• _What to produce_: Exactly as written, return all the data, leaving its pictures behind.

(Recorded data Opens)

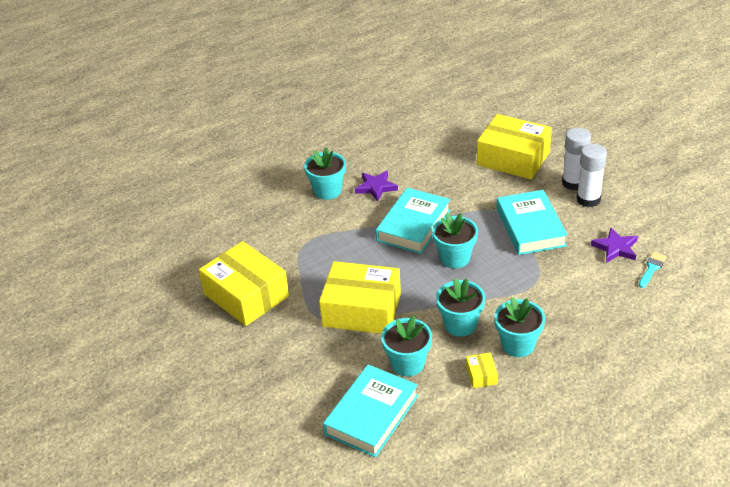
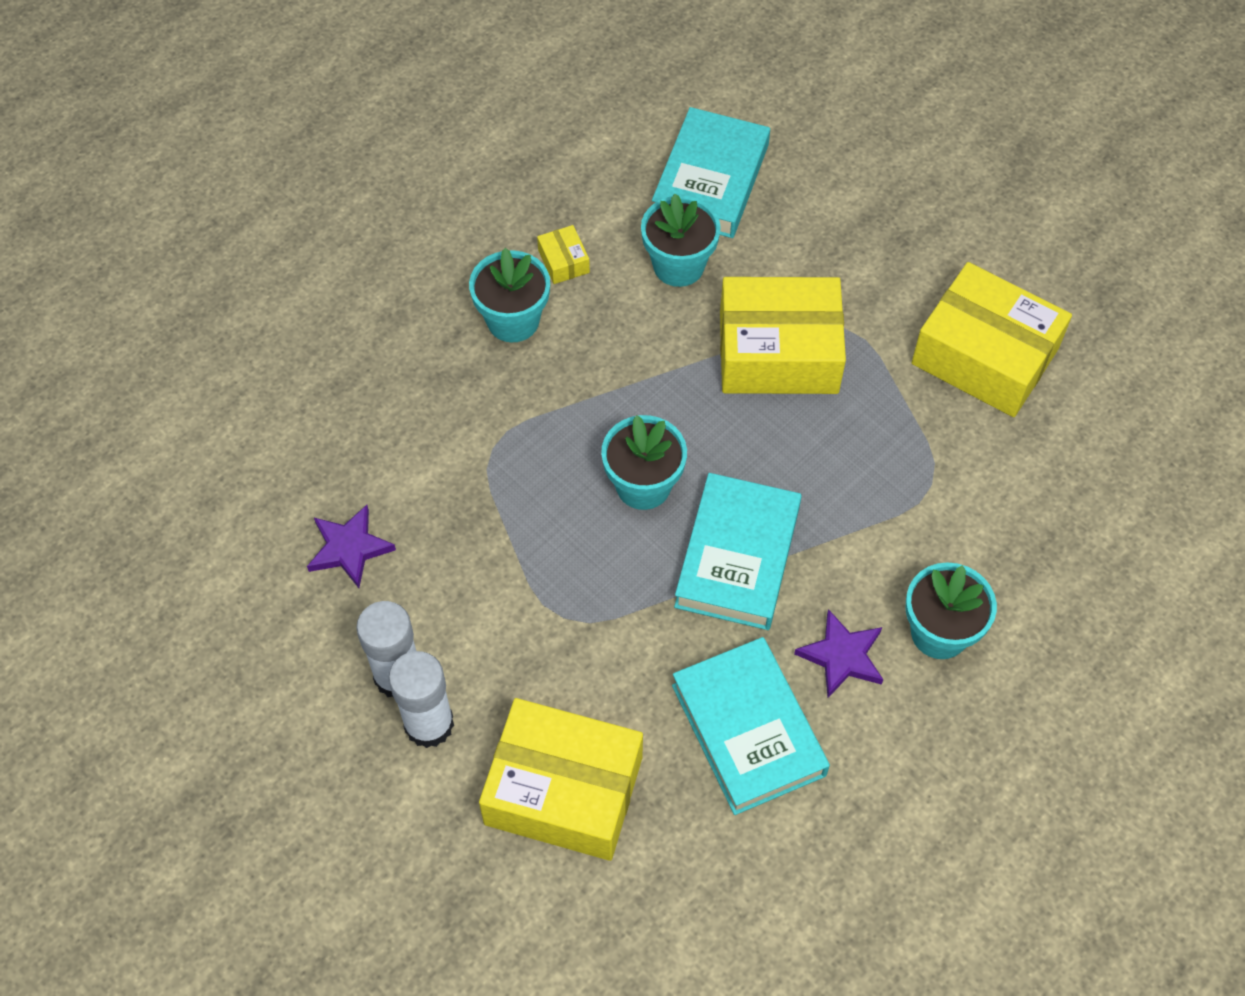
camera: 165 degrees right, 20 degrees up
(460, 324) = (610, 345): turquoise flower pot -> none
(530, 227) = (511, 581): turquoise book -> turquoise book (748, 730)
(652, 268) = (287, 506): turquoise brush -> none

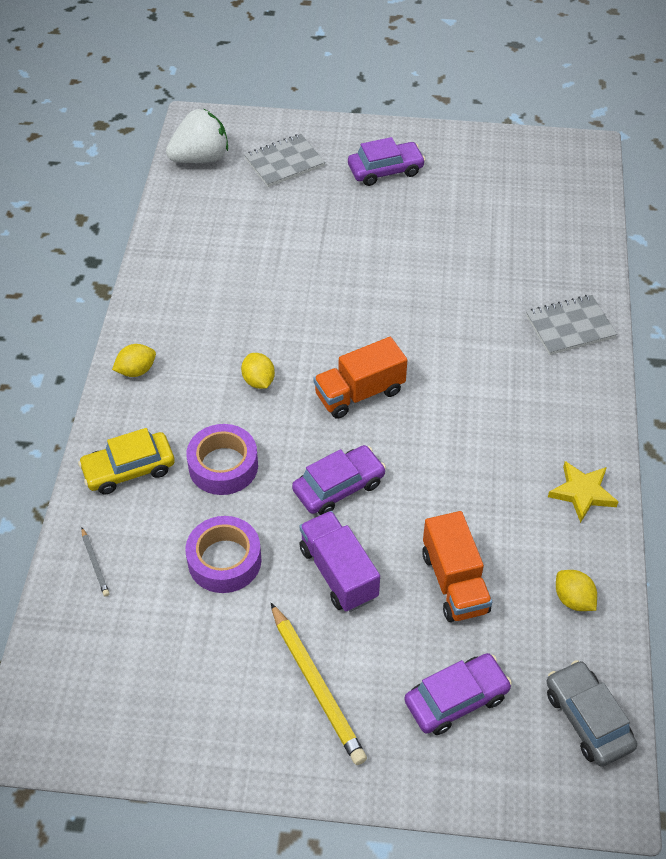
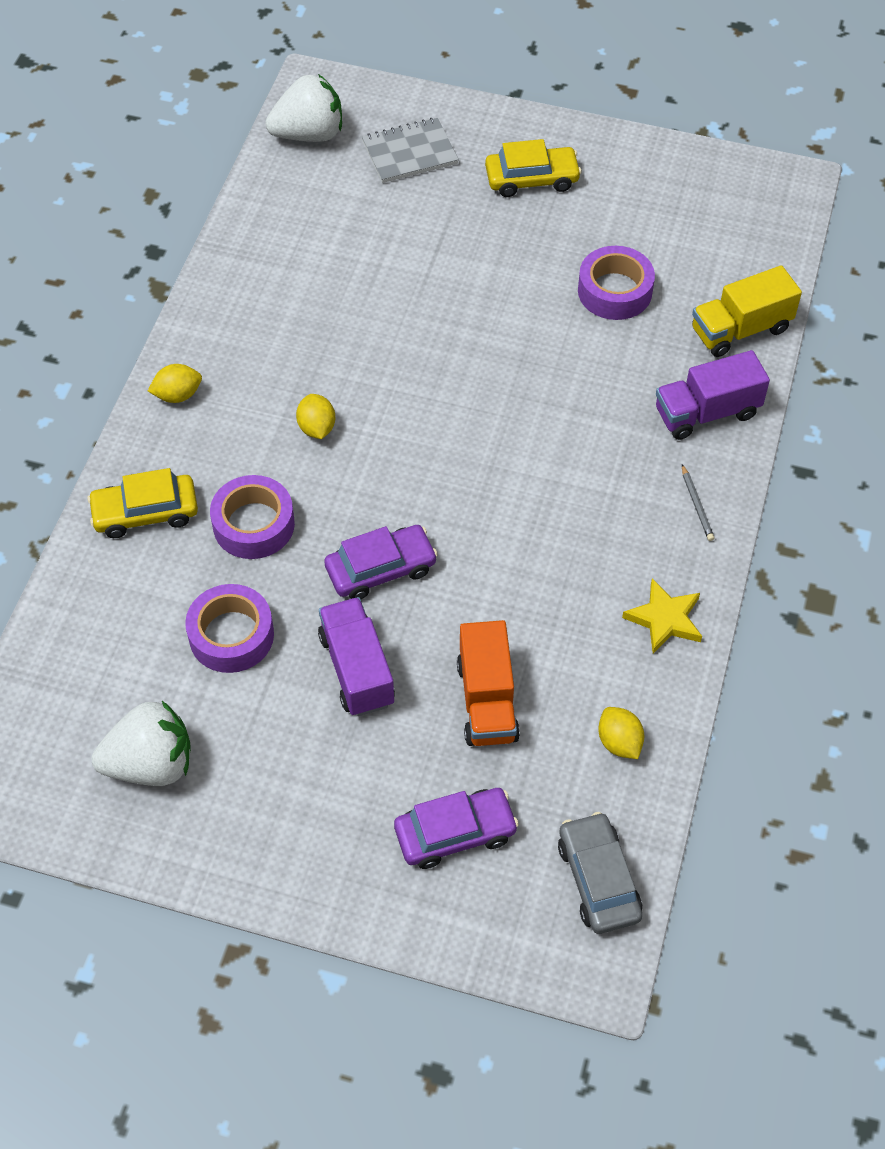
camera: 10 degrees right, 5 degrees up
(95, 563) = (86, 616): grey pencil -> grey pencil (697, 505)
(178, 682) = (151, 764): none -> white strawberry
(317, 686) = (303, 793): yellow pencil -> none
(359, 393) = (431, 460): orange truck -> none
(385, 170) = (532, 179): purple car -> yellow car
(472, 245) = (614, 291): none -> purple tape
(570, 326) = (706, 412): grey notebook -> purple truck
(578, 261) = (740, 329): none -> yellow truck

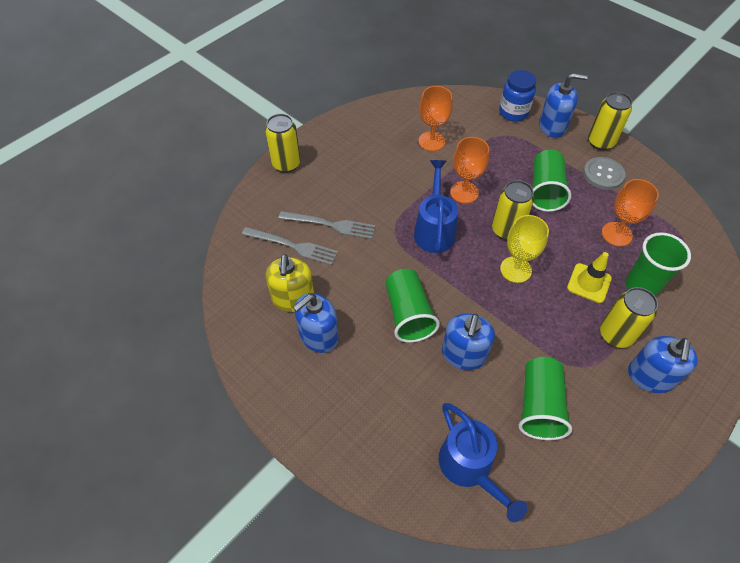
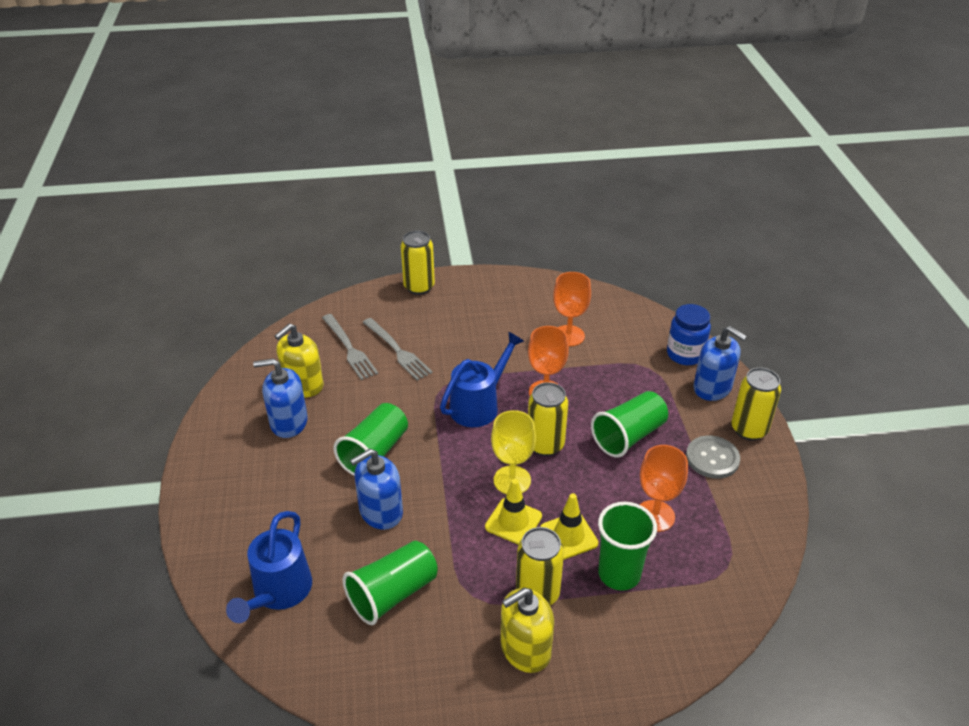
camera: 40 degrees right, 15 degrees down
(549, 297) = (513, 521): none -> yellow traffic cone
(650, 376) = (525, 649): blue soap dispenser -> yellow soap dispenser

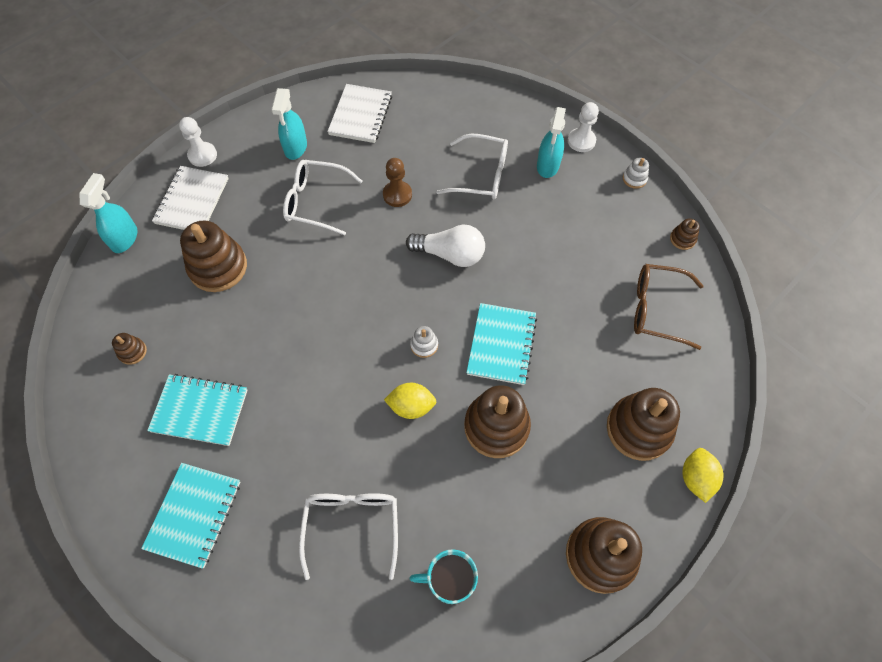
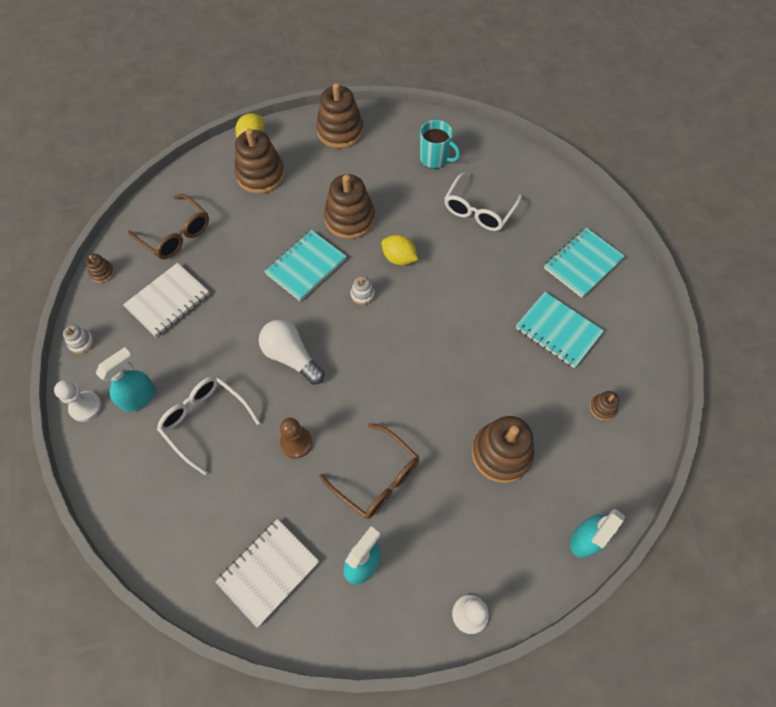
camera: 150 degrees left, 0 degrees up
(192, 201) = (502, 551): white notebook -> white notebook (168, 301)
(316, 202) = (376, 478): white glasses -> brown glasses

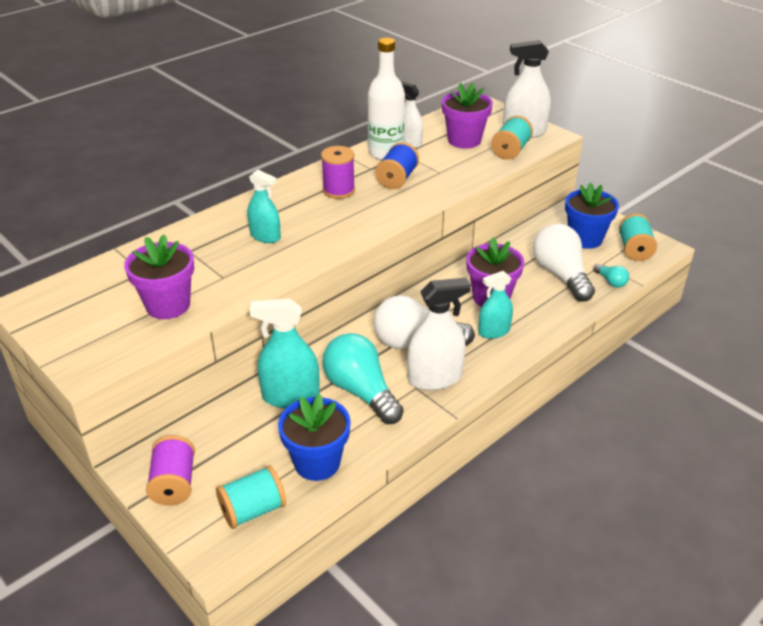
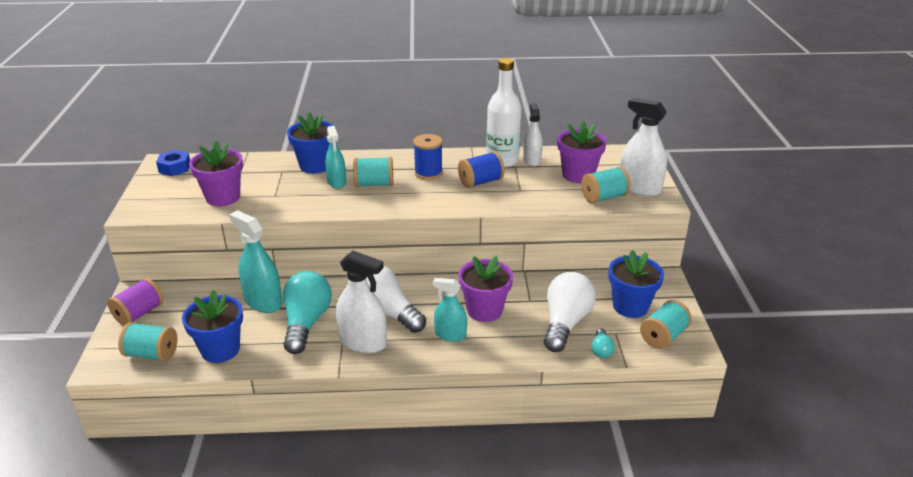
camera: 40 degrees right, 5 degrees down
(53, 302) = (174, 168): none -> blue nut
(216, 230) = (315, 166): none -> blue flower pot
(306, 222) = (374, 184): none -> turquoise spool
(339, 190) = (428, 173): purple spool -> blue spool

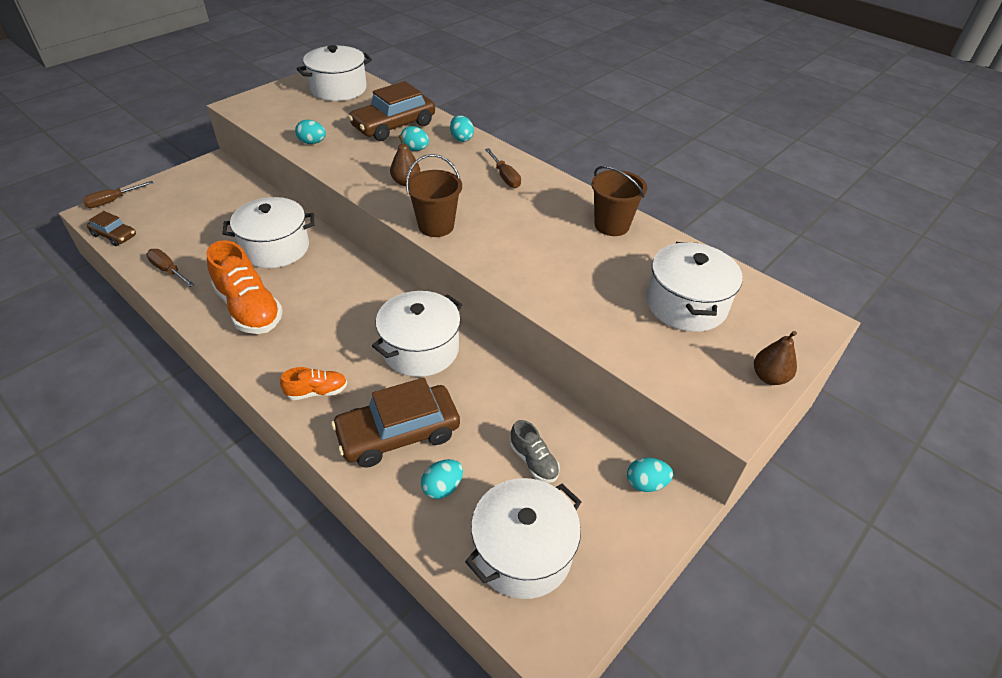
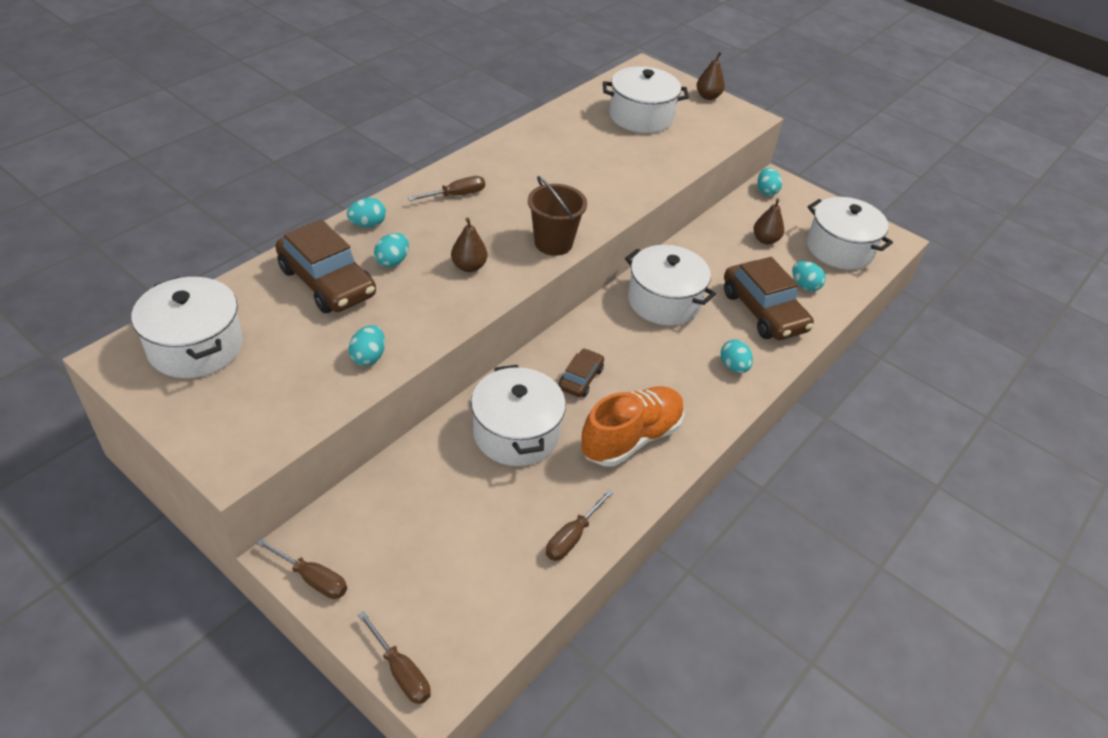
camera: 95 degrees left, 0 degrees up
(114, 235) = (497, 633): brown car -> brown car (580, 378)
(191, 171) = (313, 578): none -> brown screwdriver
(317, 392) = (733, 366): orange shoe -> turquoise egg
(533, 461) = (765, 240): grey shoe -> brown pear
(611, 225) = (539, 138): brown bucket -> none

(Recorded data Closes)

• _Your solution_:
camera: 165 degrees right, 20 degrees up
(460, 324) = (610, 345): turquoise flower pot -> none
(530, 227) = (511, 581): turquoise book -> turquoise book (748, 730)
(652, 268) = (287, 506): turquoise brush -> none

camera: 10 degrees right, 5 degrees up
(95, 563) = (86, 616): grey pencil -> grey pencil (697, 505)
(178, 682) = (151, 764): none -> white strawberry
(317, 686) = (303, 793): yellow pencil -> none
(359, 393) = (431, 460): orange truck -> none
(385, 170) = (532, 179): purple car -> yellow car
(472, 245) = (614, 291): none -> purple tape
(570, 326) = (706, 412): grey notebook -> purple truck
(578, 261) = (740, 329): none -> yellow truck

camera: 40 degrees right, 15 degrees down
(549, 297) = (513, 521): none -> yellow traffic cone
(650, 376) = (525, 649): blue soap dispenser -> yellow soap dispenser

camera: 150 degrees left, 0 degrees up
(192, 201) = (502, 551): white notebook -> white notebook (168, 301)
(316, 202) = (376, 478): white glasses -> brown glasses

camera: 40 degrees right, 5 degrees down
(53, 302) = (174, 168): none -> blue nut
(216, 230) = (315, 166): none -> blue flower pot
(306, 222) = (374, 184): none -> turquoise spool
(339, 190) = (428, 173): purple spool -> blue spool

camera: 95 degrees left, 0 degrees up
(114, 235) = (497, 633): brown car -> brown car (580, 378)
(191, 171) = (313, 578): none -> brown screwdriver
(317, 392) = (733, 366): orange shoe -> turquoise egg
(533, 461) = (765, 240): grey shoe -> brown pear
(611, 225) = (539, 138): brown bucket -> none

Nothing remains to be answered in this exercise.